[begin Task data]
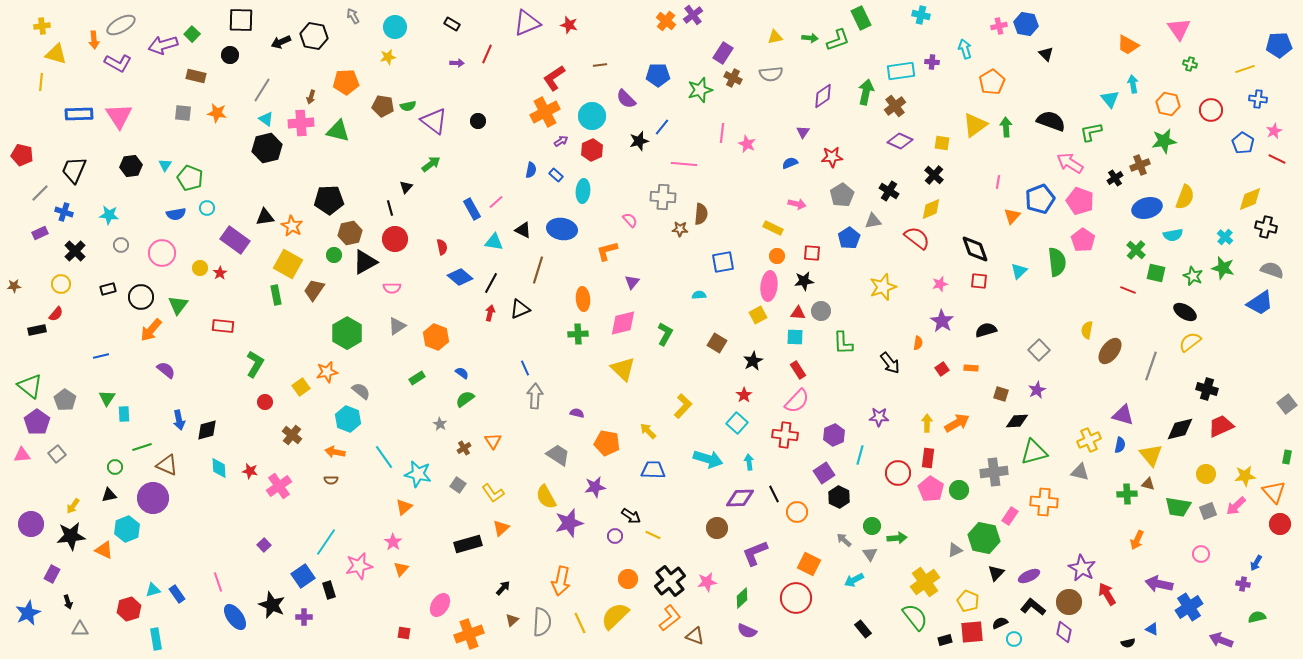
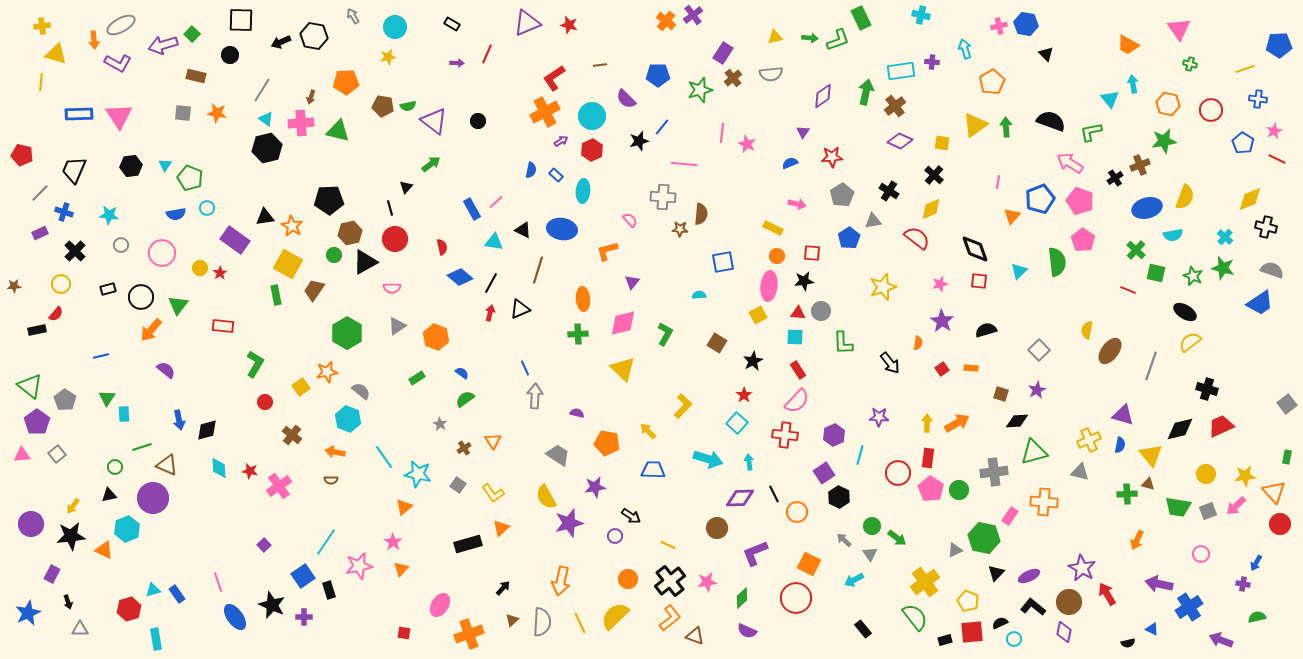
brown cross at (733, 78): rotated 24 degrees clockwise
yellow line at (653, 535): moved 15 px right, 10 px down
green arrow at (897, 538): rotated 42 degrees clockwise
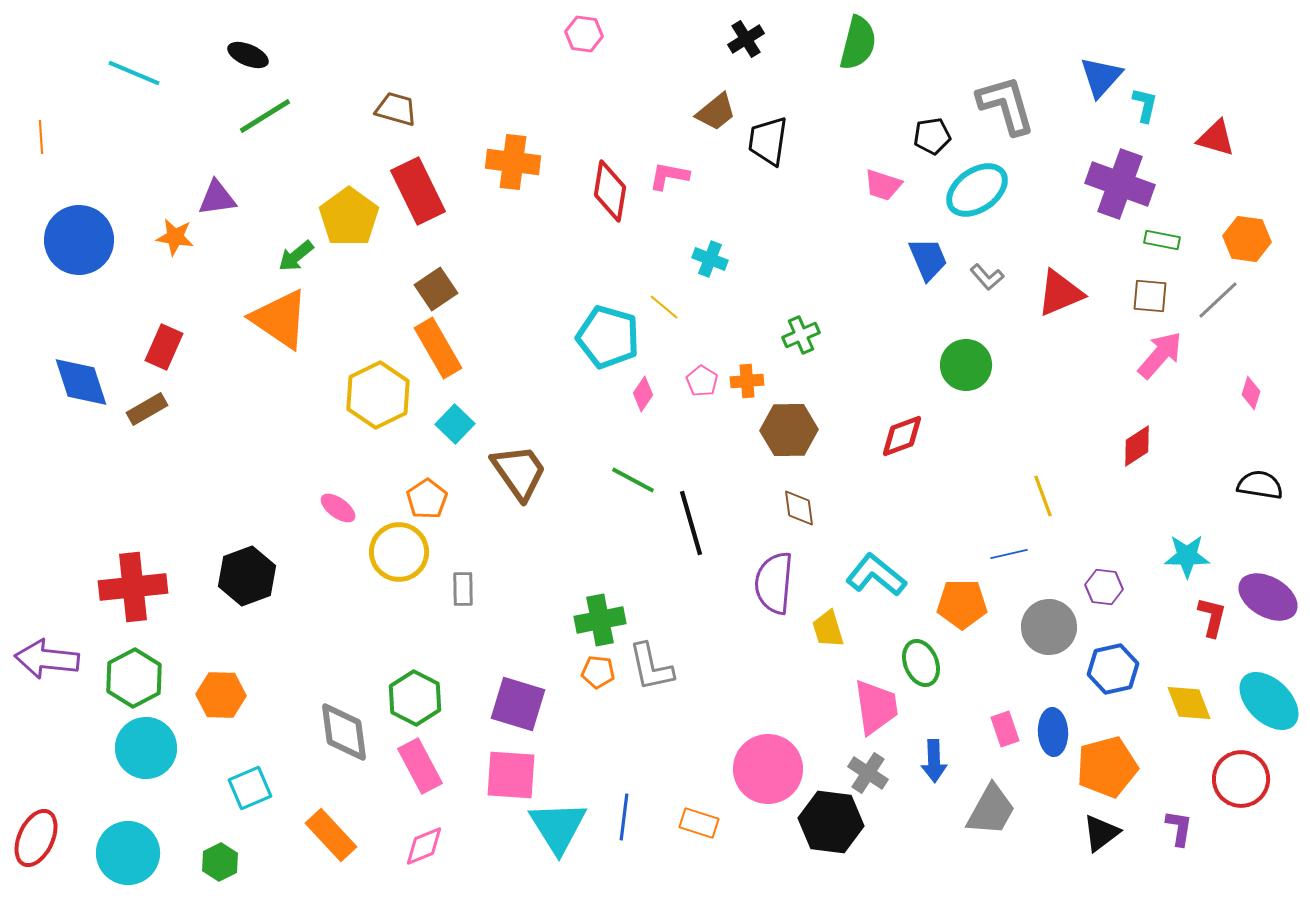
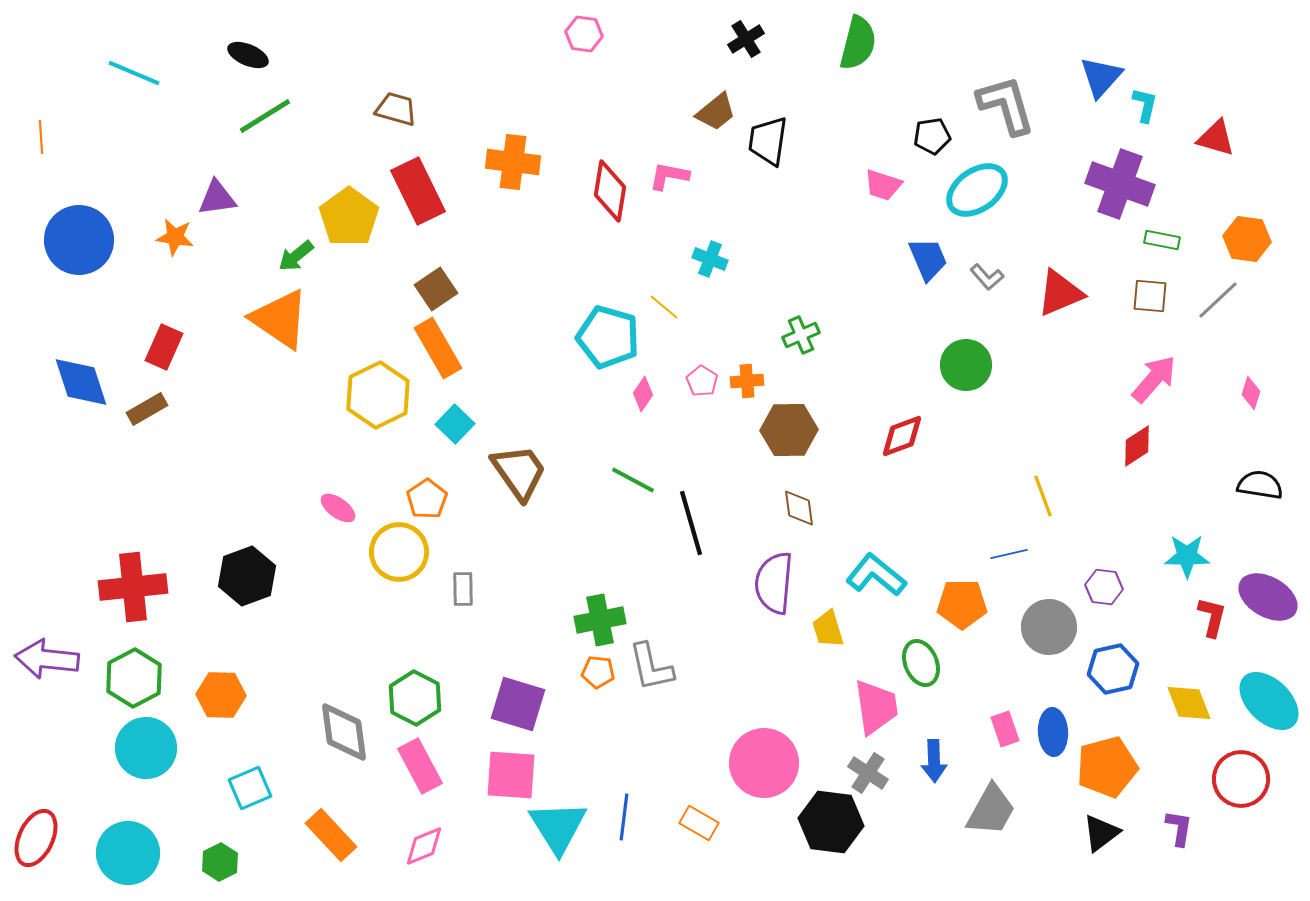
pink arrow at (1160, 355): moved 6 px left, 24 px down
pink circle at (768, 769): moved 4 px left, 6 px up
orange rectangle at (699, 823): rotated 12 degrees clockwise
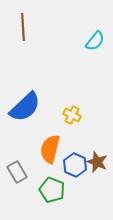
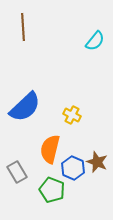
blue hexagon: moved 2 px left, 3 px down
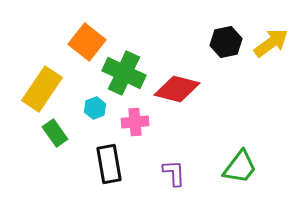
[end Task data]
> **Instructions to follow**: From the records above, gather every line that contains the word "left" and copy each one in full.

> **Completed exercise**:
pink arrow at (1160, 355): moved 6 px left, 24 px down
pink circle at (768, 769): moved 4 px left, 6 px up
blue hexagon: moved 2 px left, 3 px down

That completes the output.